**Description of the task:** For the entries that follow, report how many lines include the word "plate" and add nothing.

--- --- ---

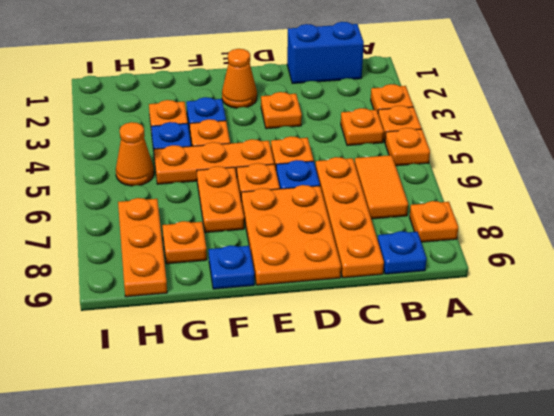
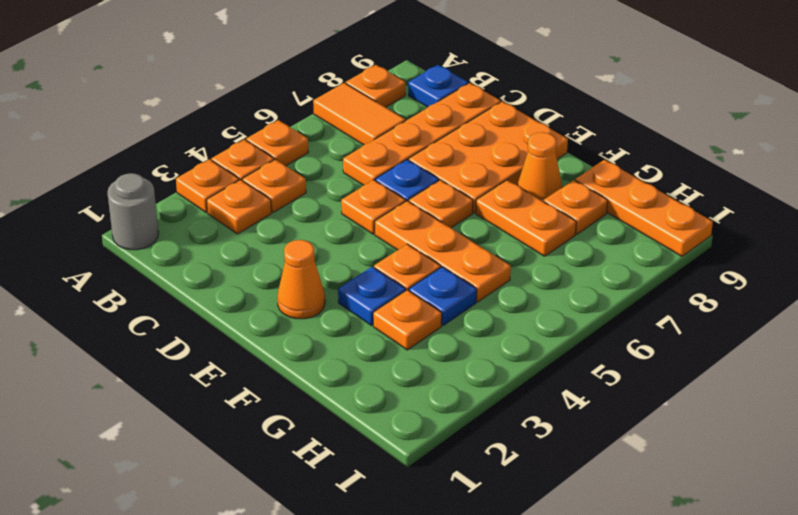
none -> grey round brick A1 level 1
blue brick B1:C1 level 1 -> none
orange tile B6:B7 level 1 -> orange tile A7:B7 level 1
orange plate D3 level 1 -> orange plate B3 level 1
orange plate F6:F7 level 1 -> orange plate F7:G7 level 1
blue plate F9 level 1 -> none
orange cone H5 level 1 -> orange cone F8 level 1
orange plate H7:H9 level 1 -> orange plate G9:I9 level 1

--- --- ---

**Task output:** 4